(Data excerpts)
begin

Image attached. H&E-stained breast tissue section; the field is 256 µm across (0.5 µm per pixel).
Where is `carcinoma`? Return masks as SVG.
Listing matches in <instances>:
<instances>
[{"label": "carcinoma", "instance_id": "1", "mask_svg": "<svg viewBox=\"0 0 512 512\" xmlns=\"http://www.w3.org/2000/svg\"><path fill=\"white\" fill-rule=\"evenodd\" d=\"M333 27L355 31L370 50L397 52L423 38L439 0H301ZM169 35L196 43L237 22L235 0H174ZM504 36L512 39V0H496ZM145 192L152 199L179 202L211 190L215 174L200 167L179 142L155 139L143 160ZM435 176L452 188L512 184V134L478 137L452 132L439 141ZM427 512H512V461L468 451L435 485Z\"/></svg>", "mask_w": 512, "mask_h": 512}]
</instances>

end

Give back all the records exactly as they stand.

(Final result)
Image attached. H&E-stained breast tissue section; the field is 256 µm across (0.5 µm per pixel).
Where is `carcinoma`? Return masks as SVG.
Listing matches in <instances>:
<instances>
[{"label": "carcinoma", "instance_id": "1", "mask_svg": "<svg viewBox=\"0 0 512 512\" xmlns=\"http://www.w3.org/2000/svg\"><path fill=\"white\" fill-rule=\"evenodd\" d=\"M333 27L355 31L370 50L397 52L423 38L439 0H301ZM169 35L196 43L237 22L235 0H174ZM504 36L512 39V0H496ZM145 192L152 199L179 202L211 190L215 174L200 167L179 142L155 139L143 160ZM435 176L452 188L512 184V134L478 137L452 132L439 141ZM427 512H512V461L468 451L435 485Z\"/></svg>", "mask_w": 512, "mask_h": 512}]
</instances>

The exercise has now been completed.